══ Record extracts

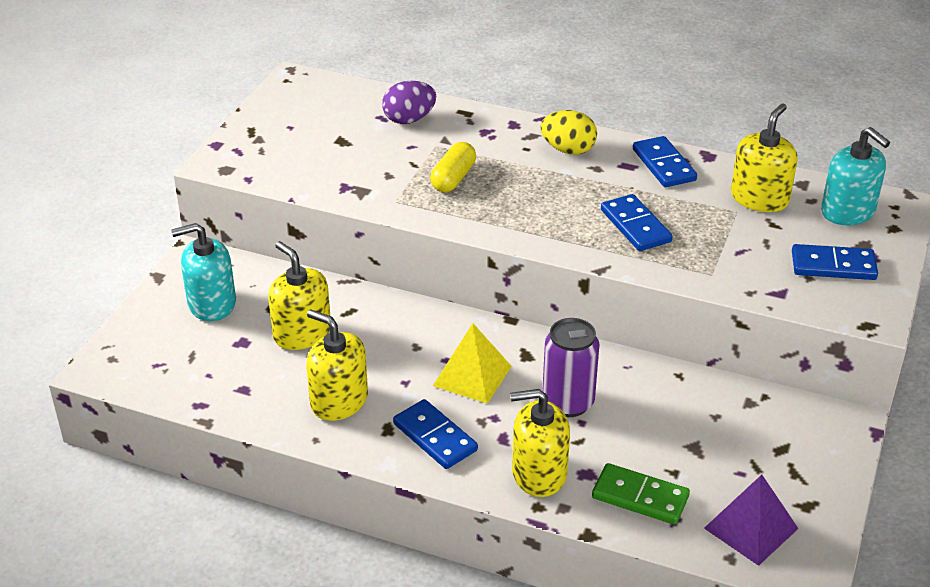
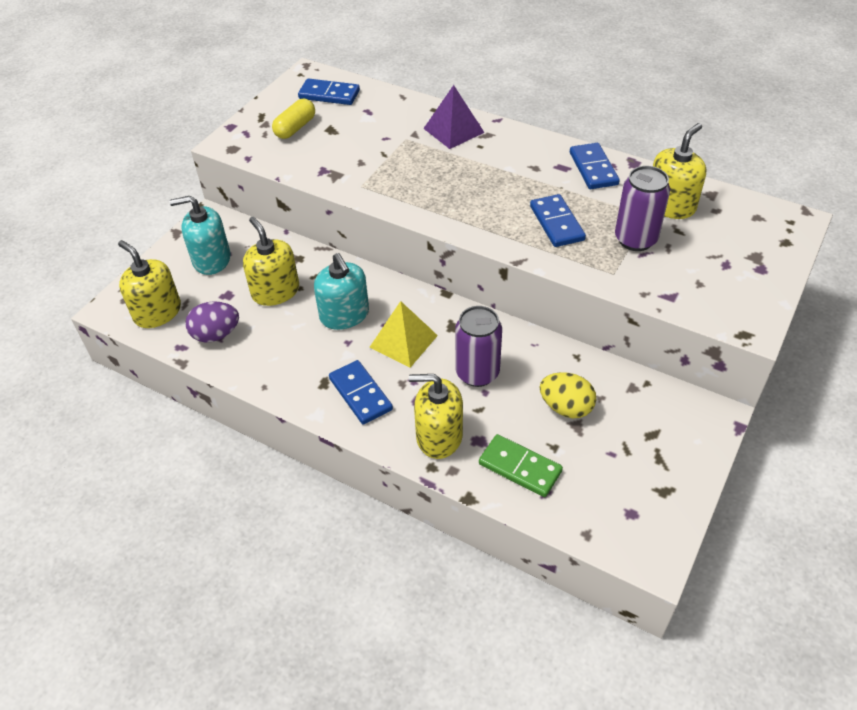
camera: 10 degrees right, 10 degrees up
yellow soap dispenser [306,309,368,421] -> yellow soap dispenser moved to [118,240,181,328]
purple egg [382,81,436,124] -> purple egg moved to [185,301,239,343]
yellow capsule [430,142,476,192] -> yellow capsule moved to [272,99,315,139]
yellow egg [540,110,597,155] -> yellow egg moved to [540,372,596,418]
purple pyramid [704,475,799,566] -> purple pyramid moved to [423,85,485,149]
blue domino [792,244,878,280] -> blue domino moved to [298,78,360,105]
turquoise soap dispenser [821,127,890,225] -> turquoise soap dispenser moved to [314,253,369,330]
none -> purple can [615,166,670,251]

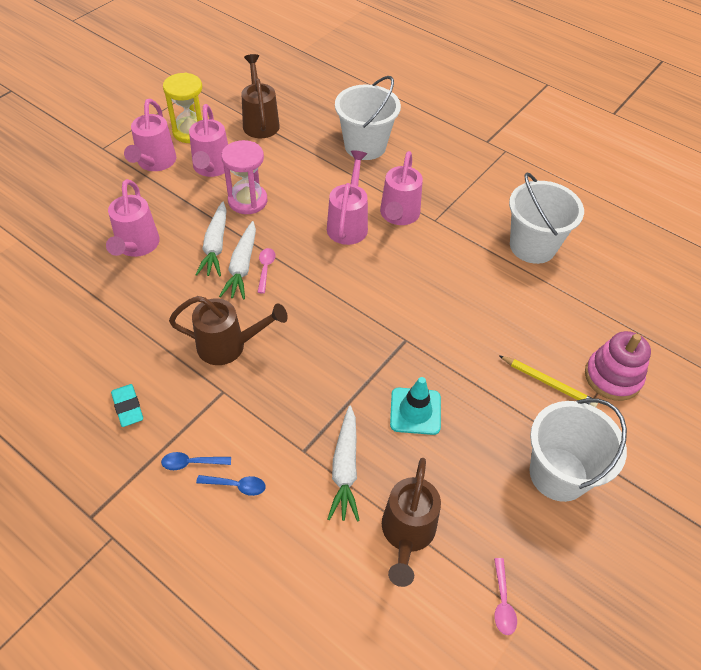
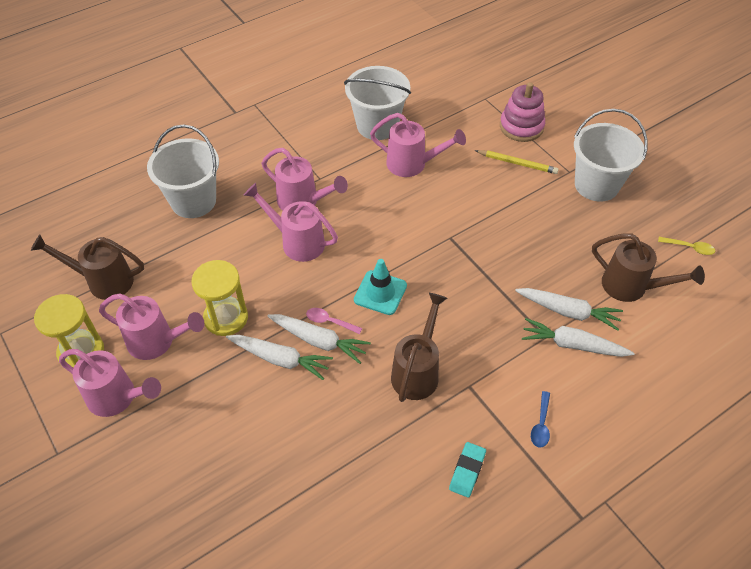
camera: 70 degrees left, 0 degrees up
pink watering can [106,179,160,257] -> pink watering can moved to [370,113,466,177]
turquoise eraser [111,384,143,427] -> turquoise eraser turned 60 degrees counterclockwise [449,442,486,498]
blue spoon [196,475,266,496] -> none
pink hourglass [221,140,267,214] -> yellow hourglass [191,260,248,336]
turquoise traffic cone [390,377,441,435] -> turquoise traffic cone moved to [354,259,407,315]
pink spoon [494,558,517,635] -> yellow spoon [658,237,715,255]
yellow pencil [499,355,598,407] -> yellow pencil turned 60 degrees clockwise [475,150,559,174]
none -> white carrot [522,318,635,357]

════
══ Record extracts

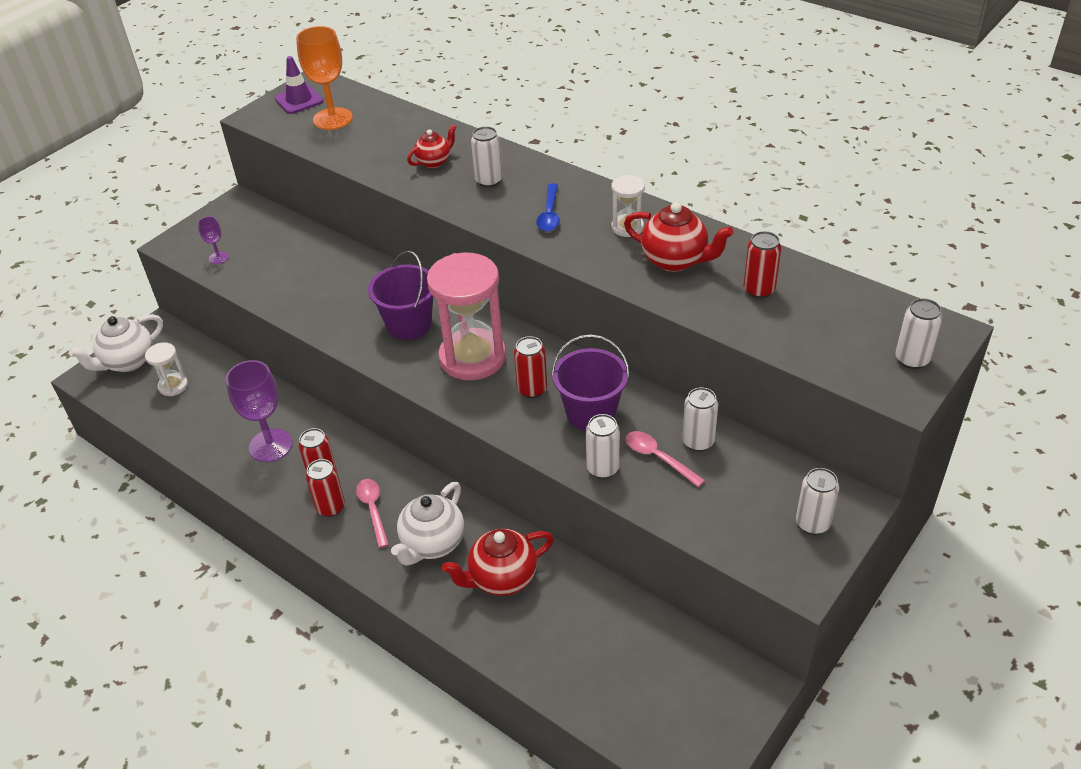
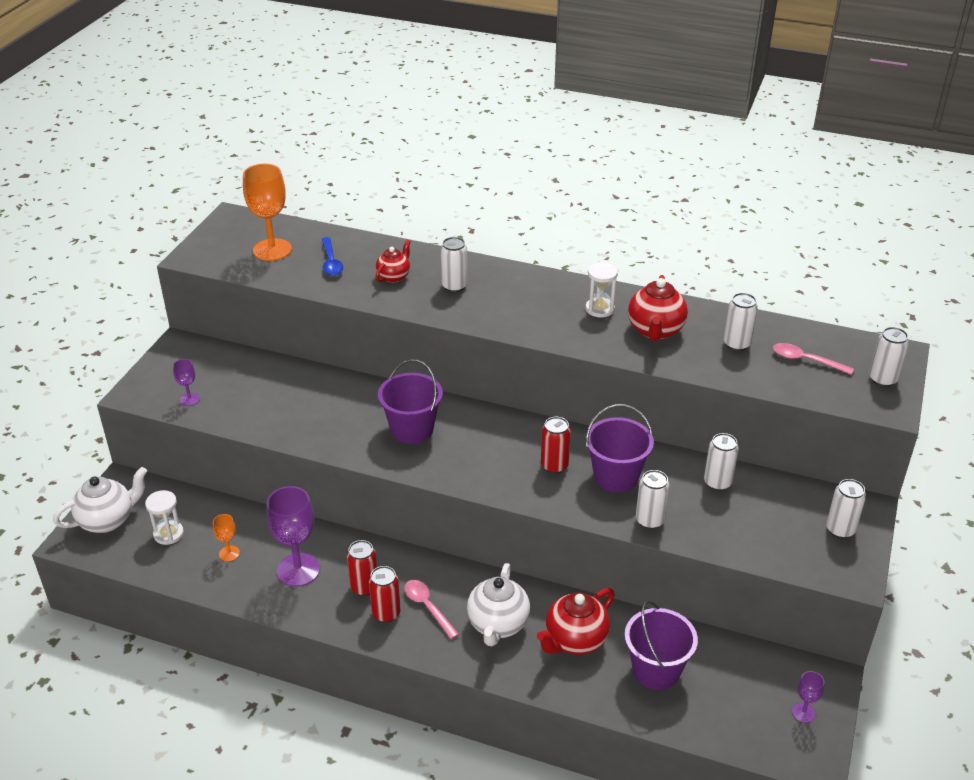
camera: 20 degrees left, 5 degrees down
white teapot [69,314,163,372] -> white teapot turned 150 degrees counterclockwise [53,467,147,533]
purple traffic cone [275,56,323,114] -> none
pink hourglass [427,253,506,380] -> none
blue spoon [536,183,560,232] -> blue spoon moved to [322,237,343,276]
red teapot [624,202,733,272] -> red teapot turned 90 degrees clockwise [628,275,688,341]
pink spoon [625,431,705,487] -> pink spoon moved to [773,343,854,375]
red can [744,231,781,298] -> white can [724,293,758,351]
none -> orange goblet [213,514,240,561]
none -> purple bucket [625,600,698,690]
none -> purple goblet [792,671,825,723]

════

▶ **Your goal**: Extract exactly and only the lines above from the line containing "yellow pencil [499,355,598,407]" through the line containing "none -> white carrot [522,318,635,357]", both end lines included.

▶ **Expected answer**:
yellow pencil [499,355,598,407] -> yellow pencil turned 60 degrees clockwise [475,150,559,174]
none -> white carrot [522,318,635,357]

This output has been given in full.